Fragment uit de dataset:
★ ★ ★

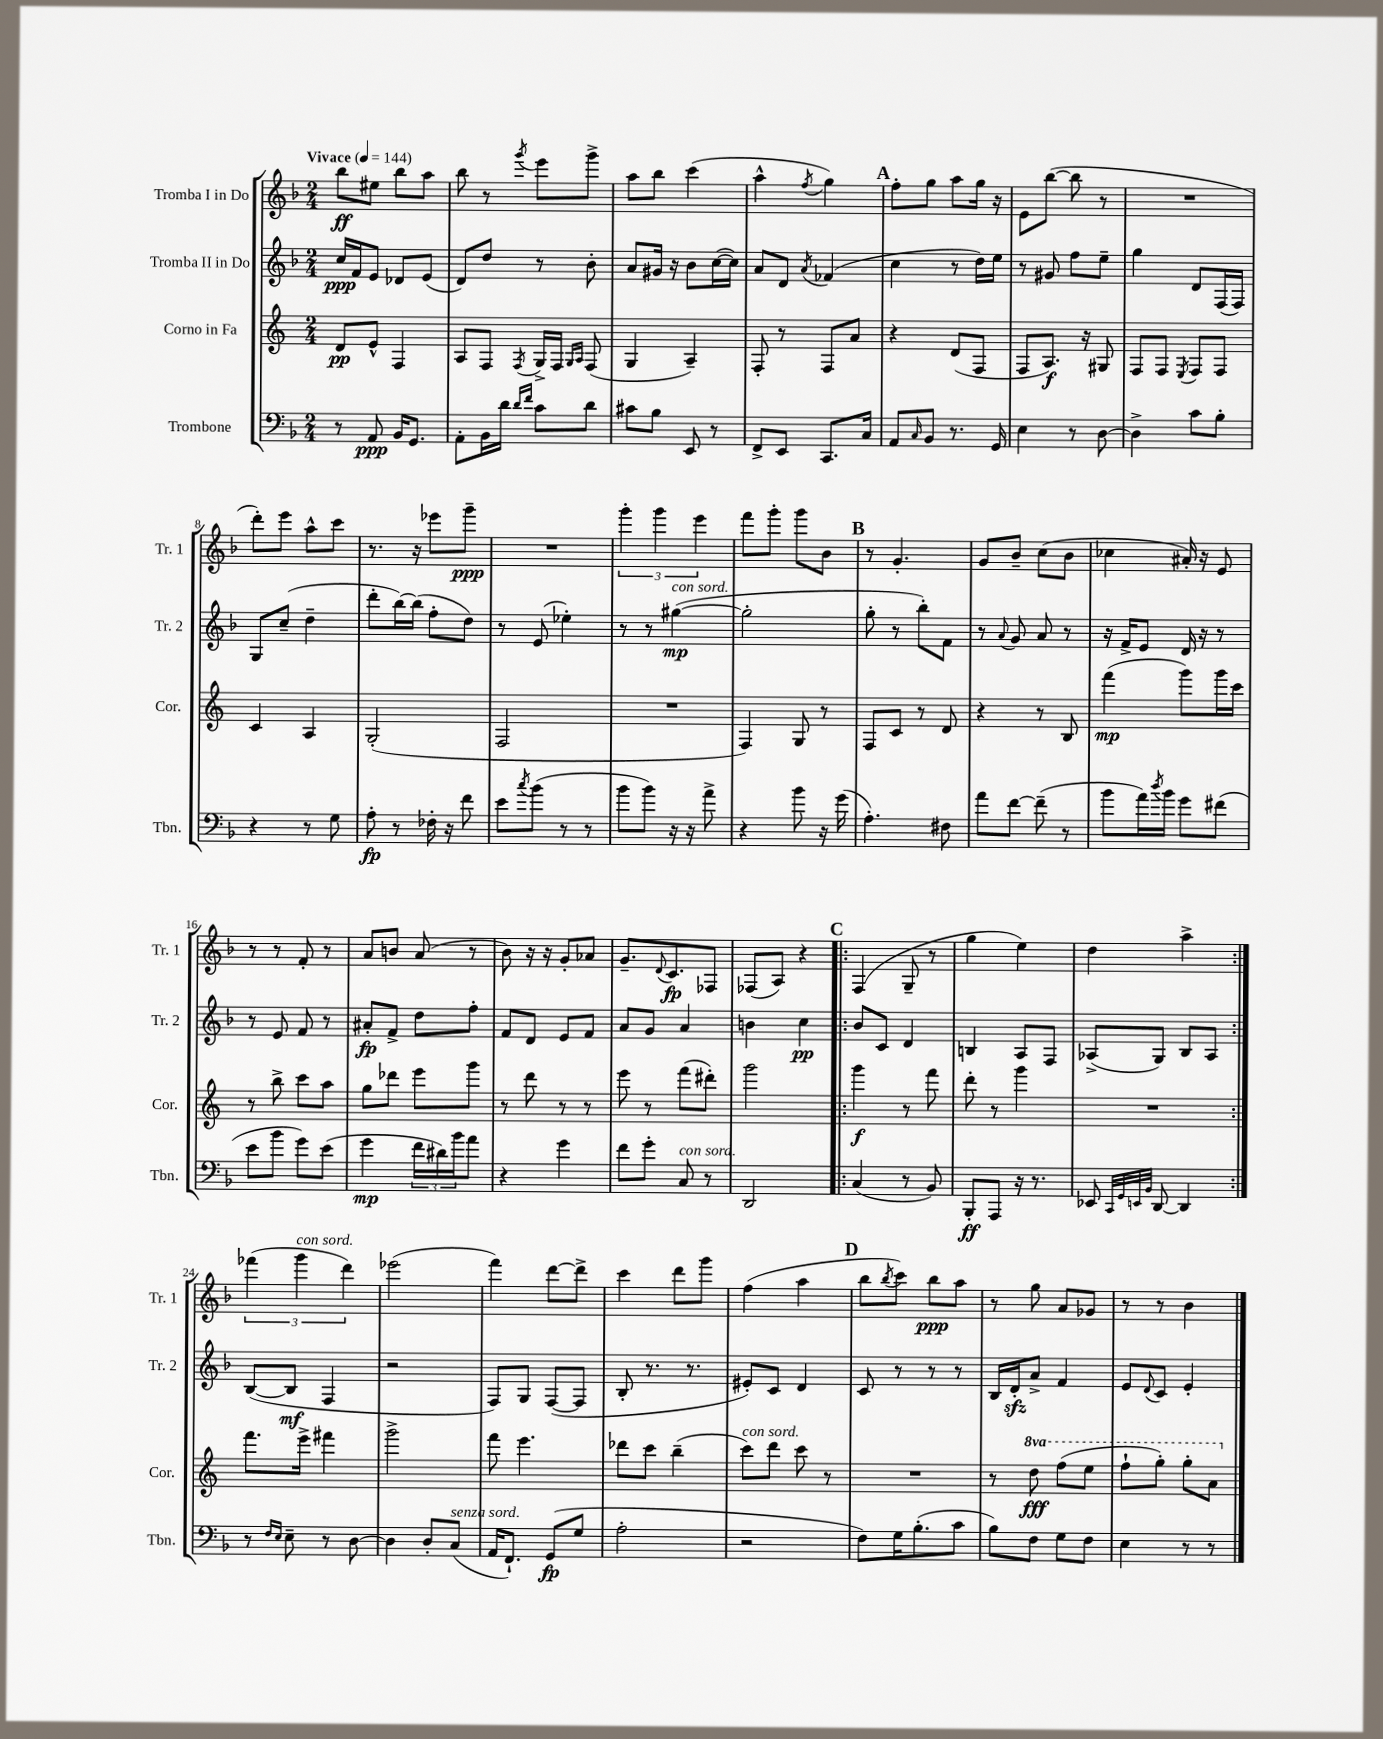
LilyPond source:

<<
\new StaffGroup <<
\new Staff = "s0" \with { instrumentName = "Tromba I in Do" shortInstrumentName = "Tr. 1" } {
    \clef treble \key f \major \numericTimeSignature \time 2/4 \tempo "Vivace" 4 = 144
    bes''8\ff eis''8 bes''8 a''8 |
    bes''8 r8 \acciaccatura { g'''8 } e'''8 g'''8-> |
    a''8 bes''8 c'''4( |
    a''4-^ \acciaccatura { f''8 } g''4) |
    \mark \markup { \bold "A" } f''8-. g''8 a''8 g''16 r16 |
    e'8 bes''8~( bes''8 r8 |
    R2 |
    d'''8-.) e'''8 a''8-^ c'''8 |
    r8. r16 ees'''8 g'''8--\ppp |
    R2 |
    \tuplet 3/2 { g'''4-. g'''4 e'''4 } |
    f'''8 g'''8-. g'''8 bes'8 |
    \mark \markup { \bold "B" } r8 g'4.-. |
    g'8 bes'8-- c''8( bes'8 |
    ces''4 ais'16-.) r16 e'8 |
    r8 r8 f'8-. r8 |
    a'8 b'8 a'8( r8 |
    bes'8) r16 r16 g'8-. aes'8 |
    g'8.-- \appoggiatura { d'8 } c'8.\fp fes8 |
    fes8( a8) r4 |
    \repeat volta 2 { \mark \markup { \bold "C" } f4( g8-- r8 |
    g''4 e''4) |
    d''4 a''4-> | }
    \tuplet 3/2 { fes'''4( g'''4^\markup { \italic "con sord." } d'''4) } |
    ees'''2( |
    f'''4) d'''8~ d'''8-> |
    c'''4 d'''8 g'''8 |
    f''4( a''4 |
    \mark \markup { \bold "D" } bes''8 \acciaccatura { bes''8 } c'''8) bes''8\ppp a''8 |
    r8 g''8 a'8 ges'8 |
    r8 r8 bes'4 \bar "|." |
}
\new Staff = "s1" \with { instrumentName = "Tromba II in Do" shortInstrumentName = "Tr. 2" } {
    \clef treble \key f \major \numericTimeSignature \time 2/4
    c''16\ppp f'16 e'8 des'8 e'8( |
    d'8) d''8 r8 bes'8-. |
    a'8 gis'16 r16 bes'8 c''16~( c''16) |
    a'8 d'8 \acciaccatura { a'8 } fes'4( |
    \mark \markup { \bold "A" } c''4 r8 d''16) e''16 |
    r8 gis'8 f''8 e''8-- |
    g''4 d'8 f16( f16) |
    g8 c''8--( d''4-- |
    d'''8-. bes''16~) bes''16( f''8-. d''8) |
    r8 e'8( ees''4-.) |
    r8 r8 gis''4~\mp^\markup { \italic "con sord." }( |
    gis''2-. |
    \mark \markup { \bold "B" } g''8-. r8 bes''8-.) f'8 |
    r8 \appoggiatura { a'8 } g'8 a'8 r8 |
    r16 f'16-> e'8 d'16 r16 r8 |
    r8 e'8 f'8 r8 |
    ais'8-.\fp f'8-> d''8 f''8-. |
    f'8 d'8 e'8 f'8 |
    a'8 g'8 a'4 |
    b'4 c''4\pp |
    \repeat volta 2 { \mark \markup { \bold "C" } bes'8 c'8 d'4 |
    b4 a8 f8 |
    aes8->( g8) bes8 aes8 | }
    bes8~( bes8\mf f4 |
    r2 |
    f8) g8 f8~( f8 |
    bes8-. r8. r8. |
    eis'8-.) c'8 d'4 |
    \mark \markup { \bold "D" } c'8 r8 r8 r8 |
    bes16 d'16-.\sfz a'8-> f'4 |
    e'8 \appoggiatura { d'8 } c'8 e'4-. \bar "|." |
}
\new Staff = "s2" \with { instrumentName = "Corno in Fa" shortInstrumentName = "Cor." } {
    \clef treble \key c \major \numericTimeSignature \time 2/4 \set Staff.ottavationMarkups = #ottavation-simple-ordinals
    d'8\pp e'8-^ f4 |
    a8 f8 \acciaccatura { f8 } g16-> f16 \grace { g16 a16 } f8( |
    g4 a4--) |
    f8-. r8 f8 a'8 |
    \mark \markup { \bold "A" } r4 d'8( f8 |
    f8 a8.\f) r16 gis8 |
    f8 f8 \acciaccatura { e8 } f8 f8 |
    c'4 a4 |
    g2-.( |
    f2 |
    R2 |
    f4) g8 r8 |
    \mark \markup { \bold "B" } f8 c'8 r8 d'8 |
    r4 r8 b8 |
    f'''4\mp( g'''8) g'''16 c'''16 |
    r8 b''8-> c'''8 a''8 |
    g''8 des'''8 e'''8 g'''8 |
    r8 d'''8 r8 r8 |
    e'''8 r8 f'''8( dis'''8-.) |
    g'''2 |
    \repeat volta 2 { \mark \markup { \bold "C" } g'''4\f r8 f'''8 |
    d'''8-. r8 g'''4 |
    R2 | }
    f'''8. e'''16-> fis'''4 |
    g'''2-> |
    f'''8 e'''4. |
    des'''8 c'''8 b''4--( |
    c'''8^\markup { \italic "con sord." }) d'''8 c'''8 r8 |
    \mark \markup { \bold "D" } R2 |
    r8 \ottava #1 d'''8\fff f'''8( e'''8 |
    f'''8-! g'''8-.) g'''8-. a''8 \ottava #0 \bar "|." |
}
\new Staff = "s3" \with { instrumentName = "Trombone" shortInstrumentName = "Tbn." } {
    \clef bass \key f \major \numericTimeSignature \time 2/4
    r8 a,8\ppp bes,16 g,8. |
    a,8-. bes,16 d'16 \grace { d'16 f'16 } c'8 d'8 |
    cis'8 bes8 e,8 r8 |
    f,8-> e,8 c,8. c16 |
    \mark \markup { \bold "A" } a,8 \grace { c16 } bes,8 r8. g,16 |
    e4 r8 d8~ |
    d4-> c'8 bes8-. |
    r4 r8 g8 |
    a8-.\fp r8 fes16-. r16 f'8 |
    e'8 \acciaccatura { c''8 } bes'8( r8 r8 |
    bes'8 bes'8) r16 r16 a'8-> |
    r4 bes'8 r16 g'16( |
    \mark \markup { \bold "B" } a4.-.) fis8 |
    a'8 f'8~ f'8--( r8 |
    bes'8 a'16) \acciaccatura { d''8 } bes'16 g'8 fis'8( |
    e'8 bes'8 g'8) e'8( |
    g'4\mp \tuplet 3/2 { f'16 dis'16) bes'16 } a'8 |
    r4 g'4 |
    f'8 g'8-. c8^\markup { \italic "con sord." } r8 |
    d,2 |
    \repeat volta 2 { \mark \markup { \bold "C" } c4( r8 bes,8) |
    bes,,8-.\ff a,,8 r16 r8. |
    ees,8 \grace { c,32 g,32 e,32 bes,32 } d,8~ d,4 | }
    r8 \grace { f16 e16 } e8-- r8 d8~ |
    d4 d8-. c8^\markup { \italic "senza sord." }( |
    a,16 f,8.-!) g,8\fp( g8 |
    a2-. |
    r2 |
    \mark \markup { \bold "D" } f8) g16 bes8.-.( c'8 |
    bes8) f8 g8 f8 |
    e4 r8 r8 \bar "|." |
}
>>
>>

★ ★ ★

> **De opdracht**:
Haal uit de bovenstaande invoer alle regels die de tekenreeks "italic" bevatten, en schrijf elk daarvan volledig over.

> **Juiste antwoord**:
    \tuplet 3/2 { fes'''4( g'''4^\markup { \italic "con sord." } d'''4) } |
    r8 r8 gis''4~\mp^\markup { \italic "con sord." }( |
    c'''8^\markup { \italic "con sord." }) d'''8 c'''8 r8 |
    f'8 g'8-. c8^\markup { \italic "con sord." } r8 |
    d4 d8-. c8^\markup { \italic "senza sord." }( |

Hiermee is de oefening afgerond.